What you will do:
What is needed is a verbatim copy of all the records.

(Records excerpted from a collection)
- Opening Delimiter -
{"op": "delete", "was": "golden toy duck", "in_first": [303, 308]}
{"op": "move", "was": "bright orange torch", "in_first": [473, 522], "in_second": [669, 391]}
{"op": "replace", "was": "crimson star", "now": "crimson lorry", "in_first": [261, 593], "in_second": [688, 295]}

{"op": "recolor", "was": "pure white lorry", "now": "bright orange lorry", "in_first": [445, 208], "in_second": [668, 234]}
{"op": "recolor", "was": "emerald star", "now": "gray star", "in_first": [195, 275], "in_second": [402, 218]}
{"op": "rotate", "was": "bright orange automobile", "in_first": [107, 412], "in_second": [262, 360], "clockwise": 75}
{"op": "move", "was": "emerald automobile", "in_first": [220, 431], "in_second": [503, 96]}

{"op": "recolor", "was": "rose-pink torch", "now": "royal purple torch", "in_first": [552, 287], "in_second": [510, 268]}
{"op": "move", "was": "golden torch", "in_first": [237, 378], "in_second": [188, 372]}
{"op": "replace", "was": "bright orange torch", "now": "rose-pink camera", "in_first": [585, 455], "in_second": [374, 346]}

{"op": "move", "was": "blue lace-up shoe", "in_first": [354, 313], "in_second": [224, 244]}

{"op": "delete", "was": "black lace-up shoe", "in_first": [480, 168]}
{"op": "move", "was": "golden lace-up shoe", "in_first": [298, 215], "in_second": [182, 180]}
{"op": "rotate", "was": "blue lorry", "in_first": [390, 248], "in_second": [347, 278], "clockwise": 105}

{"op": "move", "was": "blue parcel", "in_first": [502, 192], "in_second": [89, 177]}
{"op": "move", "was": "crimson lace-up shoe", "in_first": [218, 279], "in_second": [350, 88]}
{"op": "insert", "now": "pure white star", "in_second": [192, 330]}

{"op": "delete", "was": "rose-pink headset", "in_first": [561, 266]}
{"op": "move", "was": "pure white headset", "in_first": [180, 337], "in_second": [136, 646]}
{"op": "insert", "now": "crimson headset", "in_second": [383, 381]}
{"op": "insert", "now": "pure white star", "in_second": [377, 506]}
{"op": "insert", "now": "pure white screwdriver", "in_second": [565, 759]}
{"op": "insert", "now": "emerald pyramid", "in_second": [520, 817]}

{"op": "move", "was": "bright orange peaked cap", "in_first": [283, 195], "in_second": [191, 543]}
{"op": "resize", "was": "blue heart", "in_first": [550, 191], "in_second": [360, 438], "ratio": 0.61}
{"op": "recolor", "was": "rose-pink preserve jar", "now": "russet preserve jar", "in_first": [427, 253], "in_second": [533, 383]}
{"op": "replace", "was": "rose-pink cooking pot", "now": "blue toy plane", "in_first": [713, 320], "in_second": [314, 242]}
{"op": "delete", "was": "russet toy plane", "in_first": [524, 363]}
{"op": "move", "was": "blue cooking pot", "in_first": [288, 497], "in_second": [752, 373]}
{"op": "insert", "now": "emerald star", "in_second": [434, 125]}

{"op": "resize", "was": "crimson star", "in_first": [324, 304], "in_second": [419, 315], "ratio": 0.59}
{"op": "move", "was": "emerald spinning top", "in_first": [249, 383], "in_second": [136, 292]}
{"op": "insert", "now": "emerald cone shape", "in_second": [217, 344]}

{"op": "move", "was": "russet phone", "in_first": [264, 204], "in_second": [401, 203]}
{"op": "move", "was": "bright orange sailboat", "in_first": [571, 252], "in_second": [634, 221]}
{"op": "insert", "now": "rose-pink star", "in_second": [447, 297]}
- Closing Delimiter -
Result for this exercise:
{"op": "delete", "was": "golden toy duck", "in_first": [303, 308]}
{"op": "move", "was": "bright orange torch", "in_first": [473, 522], "in_second": [669, 391]}
{"op": "replace", "was": "crimson star", "now": "crimson lorry", "in_first": [261, 593], "in_second": [688, 295]}

{"op": "recolor", "was": "pure white lorry", "now": "bright orange lorry", "in_first": [445, 208], "in_second": [668, 234]}
{"op": "recolor", "was": "emerald star", "now": "gray star", "in_first": [195, 275], "in_second": [402, 218]}
{"op": "rotate", "was": "bright orange automobile", "in_first": [107, 412], "in_second": [262, 360], "clockwise": 75}
{"op": "move", "was": "emerald automobile", "in_first": [220, 431], "in_second": [503, 96]}

{"op": "recolor", "was": "rose-pink torch", "now": "royal purple torch", "in_first": [552, 287], "in_second": [510, 268]}
{"op": "move", "was": "golden torch", "in_first": [237, 378], "in_second": [188, 372]}
{"op": "replace", "was": "bright orange torch", "now": "rose-pink camera", "in_first": [585, 455], "in_second": [374, 346]}

{"op": "move", "was": "blue lace-up shoe", "in_first": [354, 313], "in_second": [224, 244]}

{"op": "delete", "was": "black lace-up shoe", "in_first": [480, 168]}
{"op": "move", "was": "golden lace-up shoe", "in_first": [298, 215], "in_second": [182, 180]}
{"op": "rotate", "was": "blue lorry", "in_first": [390, 248], "in_second": [347, 278], "clockwise": 105}

{"op": "move", "was": "blue parcel", "in_first": [502, 192], "in_second": [89, 177]}
{"op": "move", "was": "crimson lace-up shoe", "in_first": [218, 279], "in_second": [350, 88]}
{"op": "insert", "now": "pure white star", "in_second": [192, 330]}

{"op": "delete", "was": "rose-pink headset", "in_first": [561, 266]}
{"op": "move", "was": "pure white headset", "in_first": [180, 337], "in_second": [136, 646]}
{"op": "insert", "now": "crimson headset", "in_second": [383, 381]}
{"op": "insert", "now": "pure white star", "in_second": [377, 506]}
{"op": "insert", "now": "pure white screwdriver", "in_second": [565, 759]}
{"op": "insert", "now": "emerald pyramid", "in_second": [520, 817]}

{"op": "move", "was": "bright orange peaked cap", "in_first": [283, 195], "in_second": [191, 543]}
{"op": "resize", "was": "blue heart", "in_first": [550, 191], "in_second": [360, 438], "ratio": 0.61}
{"op": "recolor", "was": "rose-pink preserve jar", "now": "russet preserve jar", "in_first": [427, 253], "in_second": [533, 383]}
{"op": "replace", "was": "rose-pink cooking pot", "now": "blue toy plane", "in_first": [713, 320], "in_second": [314, 242]}
{"op": "delete", "was": "russet toy plane", "in_first": [524, 363]}
{"op": "move", "was": "blue cooking pot", "in_first": [288, 497], "in_second": [752, 373]}
{"op": "insert", "now": "emerald star", "in_second": [434, 125]}

{"op": "resize", "was": "crimson star", "in_first": [324, 304], "in_second": [419, 315], "ratio": 0.59}
{"op": "move", "was": "emerald spinning top", "in_first": [249, 383], "in_second": [136, 292]}
{"op": "insert", "now": "emerald cone shape", "in_second": [217, 344]}

{"op": "move", "was": "russet phone", "in_first": [264, 204], "in_second": [401, 203]}
{"op": "move", "was": "bright orange sailboat", "in_first": [571, 252], "in_second": [634, 221]}
{"op": "insert", "now": "rose-pink star", "in_second": [447, 297]}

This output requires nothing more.